Object change listings
§
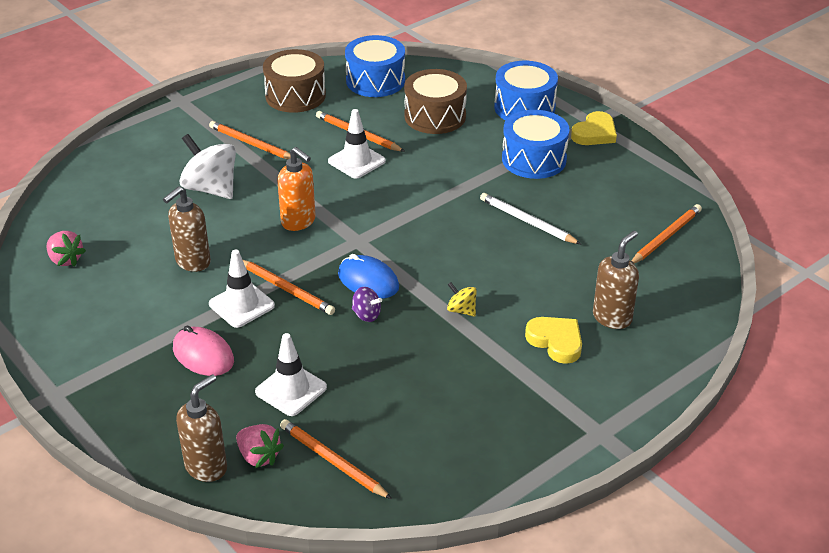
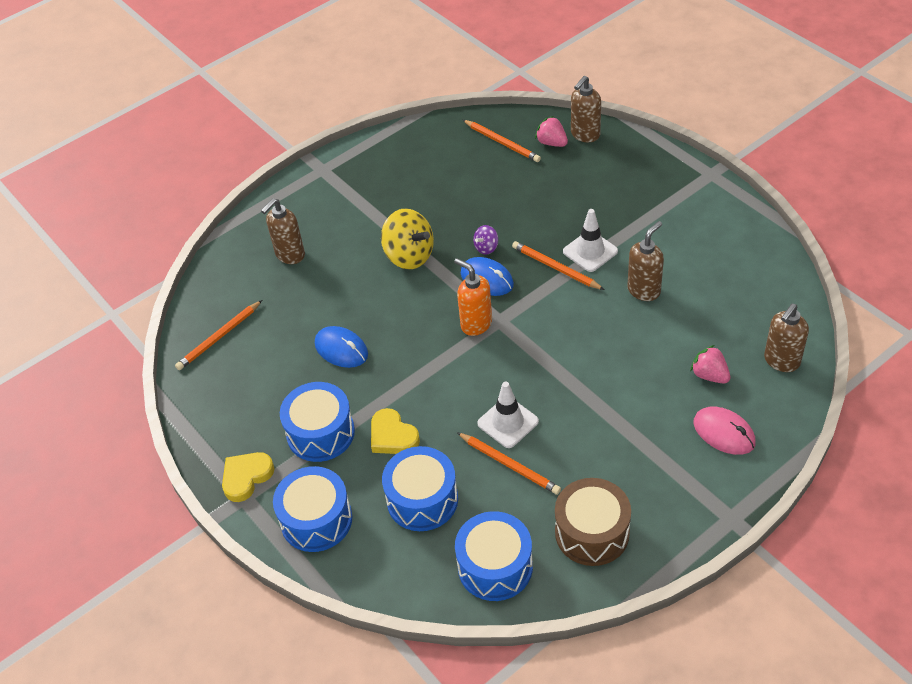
camera: 175 degrees left, 10 degrees up
(65, 260) = (759, 287): pink strawberry -> pink strawberry (709, 375)
(81, 196) = (781, 361): none -> brown soap dispenser
(203, 355) = (609, 208): pink mouse -> pink mouse (724, 433)
(211, 188) = (652, 377): white spinning top -> none
(251, 144) = (626, 444): orange pencil -> none
(291, 390) = (537, 186): white traffic cone -> none
(299, 222) = (556, 339): orange soap dispenser -> orange soap dispenser (476, 324)
(366, 315) = (486, 248): purple spinning top -> purple spinning top turned 75 degrees counterclockwise
(435, 116) = (422, 500): brown drum -> blue drum
(461, 310) = (409, 256): yellow spinning top -> yellow spinning top, size x2.06
(527, 221) = (341, 349): white pencil -> blue mouse
(556, 341) = (338, 233): yellow heart -> yellow heart (392, 436)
§
=== Work required ===
Reproduce every record verbatim, please. Omit the images.

=== Solution for this exercise ===
camera: 175 degrees left, 10 degrees up
(65, 260) = (759, 287): pink strawberry -> pink strawberry (709, 375)
(81, 196) = (781, 361): none -> brown soap dispenser
(203, 355) = (609, 208): pink mouse -> pink mouse (724, 433)
(211, 188) = (652, 377): white spinning top -> none
(251, 144) = (626, 444): orange pencil -> none
(291, 390) = (537, 186): white traffic cone -> none
(299, 222) = (556, 339): orange soap dispenser -> orange soap dispenser (476, 324)
(366, 315) = (486, 248): purple spinning top -> purple spinning top turned 75 degrees counterclockwise
(435, 116) = (422, 500): brown drum -> blue drum
(461, 310) = (409, 256): yellow spinning top -> yellow spinning top, size x2.06
(527, 221) = (341, 349): white pencil -> blue mouse
(556, 341) = (338, 233): yellow heart -> yellow heart (392, 436)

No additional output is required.